Image sets with object changes
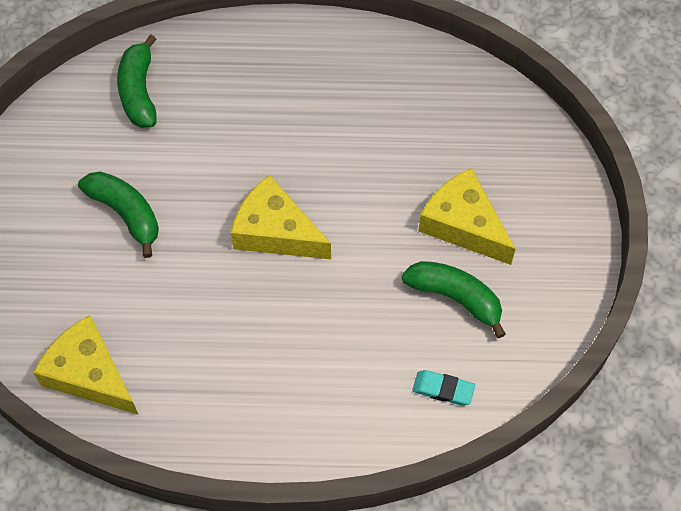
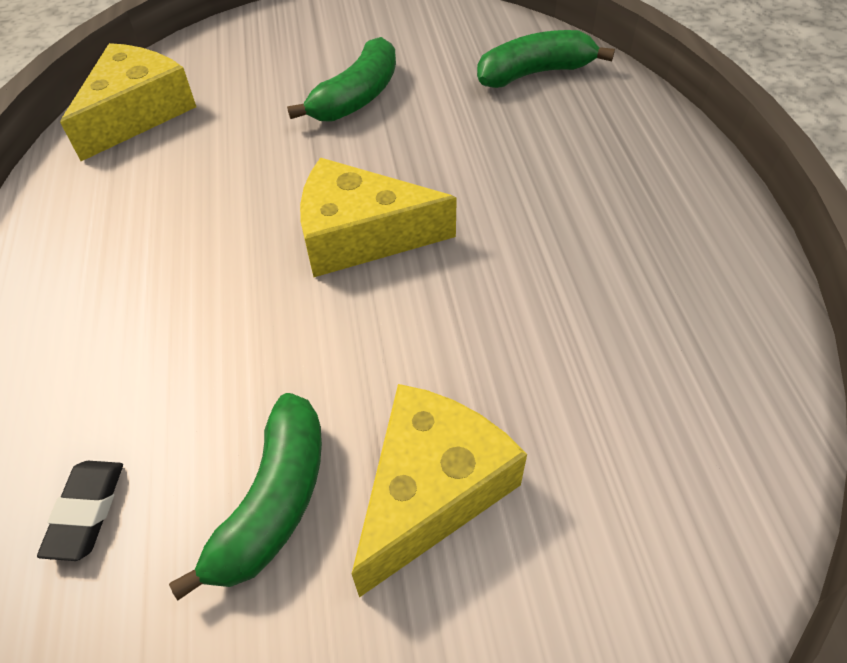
camera: 80 degrees right, 10 degrees down
yellow cheese [231,175,331,259] -> yellow cheese turned 105 degrees counterclockwise [300,158,457,277]
turquoise eraser [412,370,475,406] -> black eraser [37,461,123,561]

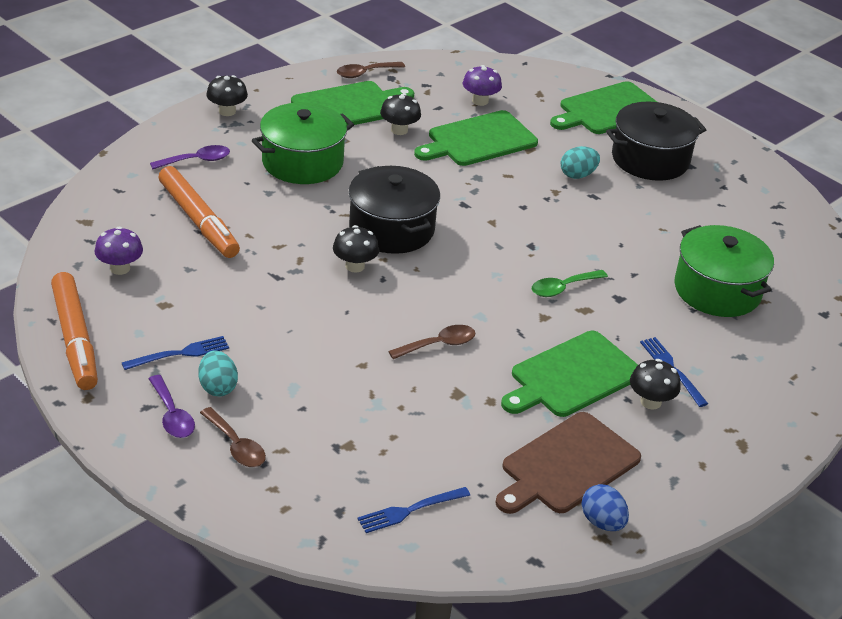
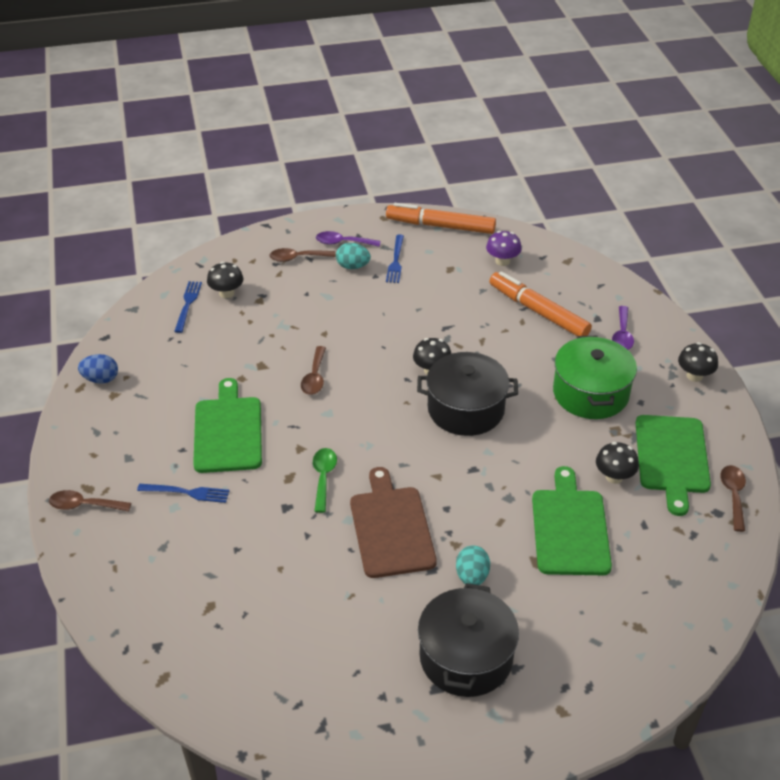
camera: 125 degrees right, 5 degrees up
orange marker [159,166,240,258] -> orange marker turned 45 degrees clockwise [489,271,592,337]
purple mushroom [463,65,502,106] -> none
brown cutting board [495,412,641,514] -> brown cutting board moved to [350,467,437,578]
green cutting board [550,81,657,134] -> none
black mushroom [630,359,681,409] -> black mushroom moved to [207,262,243,298]
green pot [674,225,774,317] -> none
none -> brown spoon [49,490,131,512]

**WORK TASK:** Give the data again exactly as written, with no pictures included.

**TASK OUTPUT:**
camera: 80 degrees right, 10 degrees down
yellow cheese [231,175,331,259] -> yellow cheese turned 105 degrees counterclockwise [300,158,457,277]
turquoise eraser [412,370,475,406] -> black eraser [37,461,123,561]

camera: 125 degrees right, 5 degrees up
orange marker [159,166,240,258] -> orange marker turned 45 degrees clockwise [489,271,592,337]
purple mushroom [463,65,502,106] -> none
brown cutting board [495,412,641,514] -> brown cutting board moved to [350,467,437,578]
green cutting board [550,81,657,134] -> none
black mushroom [630,359,681,409] -> black mushroom moved to [207,262,243,298]
green pot [674,225,774,317] -> none
none -> brown spoon [49,490,131,512]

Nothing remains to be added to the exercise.